> [Task brief]
Return exactly those lines of the material below that fall between the line holding "yellow tile A7:F7" and the line holding "yellow cone H1", inclusive.

> [Entries shown]
-=-=-=-=-
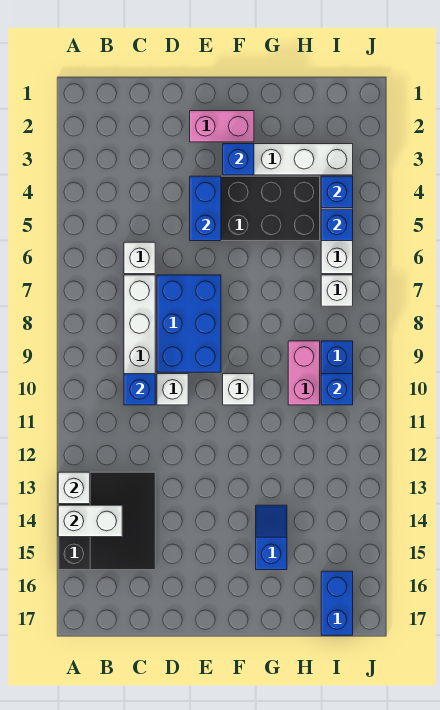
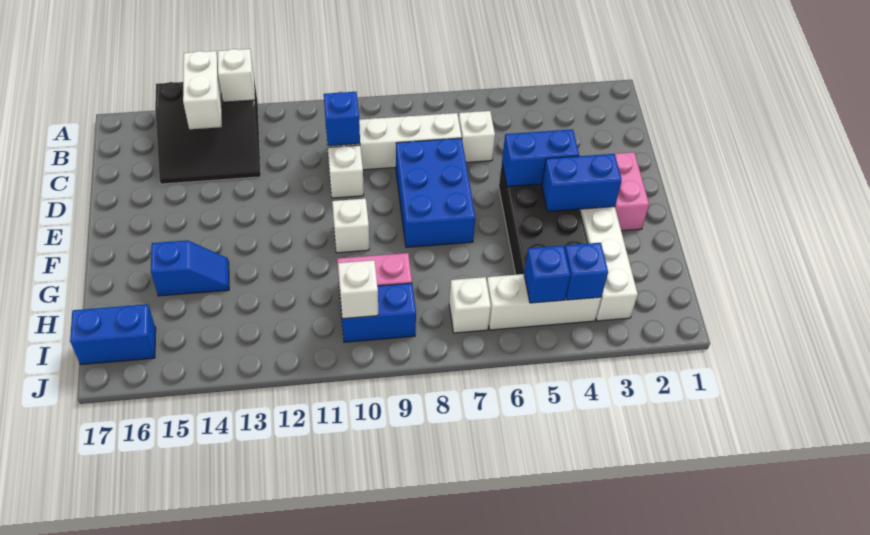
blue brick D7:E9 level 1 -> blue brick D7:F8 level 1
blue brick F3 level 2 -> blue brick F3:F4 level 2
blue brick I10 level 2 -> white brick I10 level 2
-=-=-=-=-
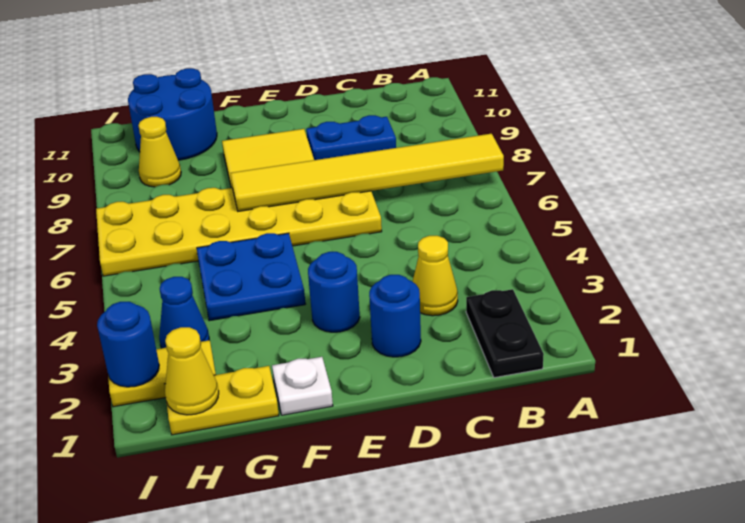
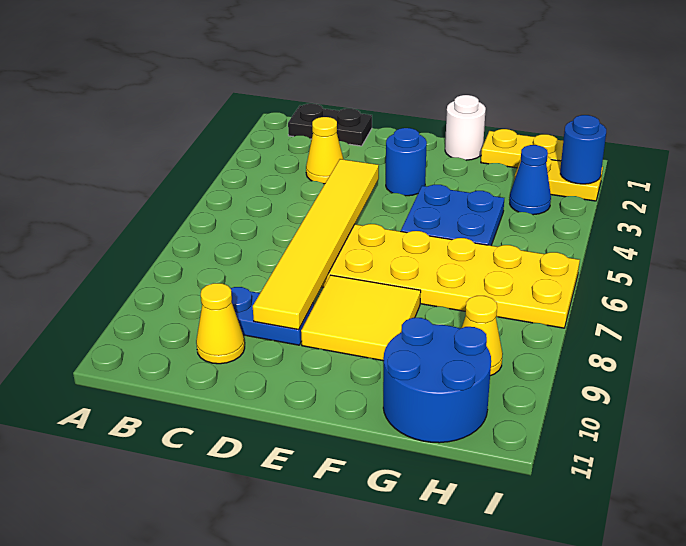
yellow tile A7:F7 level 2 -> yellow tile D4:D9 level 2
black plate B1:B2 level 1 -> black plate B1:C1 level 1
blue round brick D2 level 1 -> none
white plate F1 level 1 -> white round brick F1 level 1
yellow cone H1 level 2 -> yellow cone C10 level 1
-=-=-=-=-
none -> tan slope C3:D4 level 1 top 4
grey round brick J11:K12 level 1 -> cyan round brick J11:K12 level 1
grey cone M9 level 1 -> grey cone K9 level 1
-=-=-=-=-
> [Answer below]
yellow tile A7:F7 level 2 -> yellow tile D4:D9 level 2
black plate B1:B2 level 1 -> black plate B1:C1 level 1
blue round brick D2 level 1 -> none
white plate F1 level 1 -> white round brick F1 level 1
yellow cone H1 level 2 -> yellow cone C10 level 1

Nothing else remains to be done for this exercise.